*DATASET EXCERPT*.
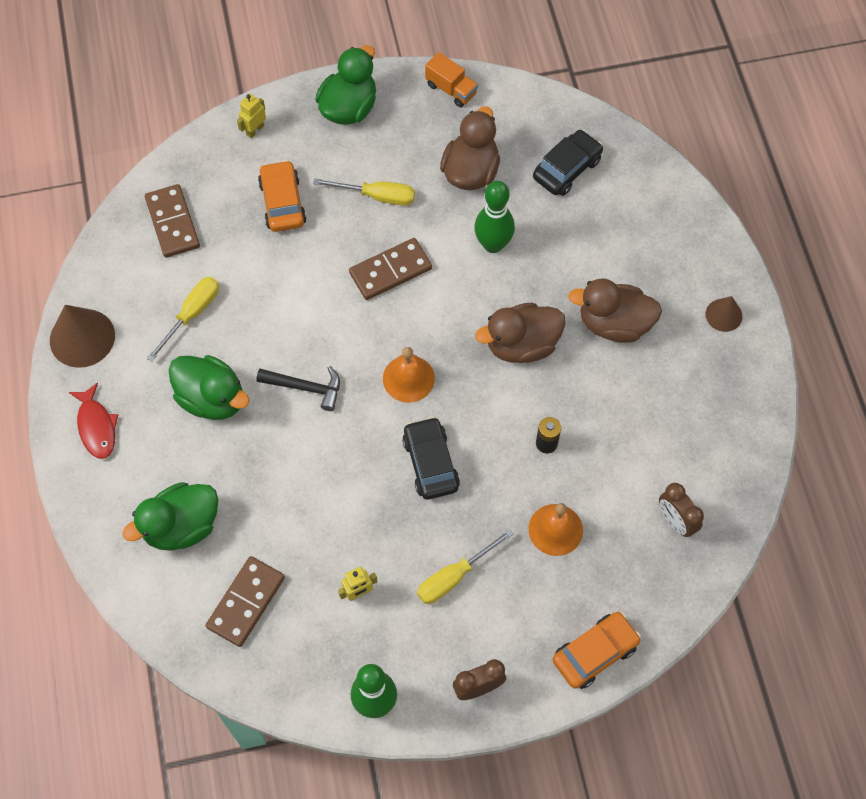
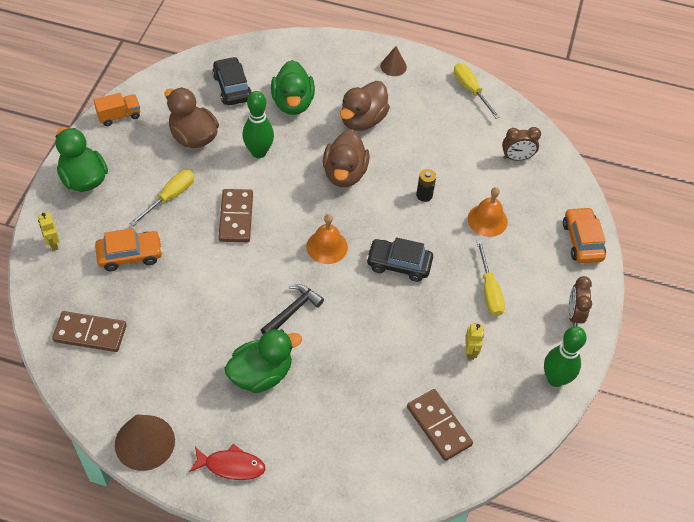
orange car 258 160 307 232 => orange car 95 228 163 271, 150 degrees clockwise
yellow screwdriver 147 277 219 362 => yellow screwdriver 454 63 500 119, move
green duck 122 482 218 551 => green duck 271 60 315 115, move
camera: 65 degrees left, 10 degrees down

*PROBLEM TO SOLVE*. Return all lines of the material above in which the word "move" occurs.

*EXERCISE RESPONSE*.
yellow screwdriver 147 277 219 362 => yellow screwdriver 454 63 500 119, move
green duck 122 482 218 551 => green duck 271 60 315 115, move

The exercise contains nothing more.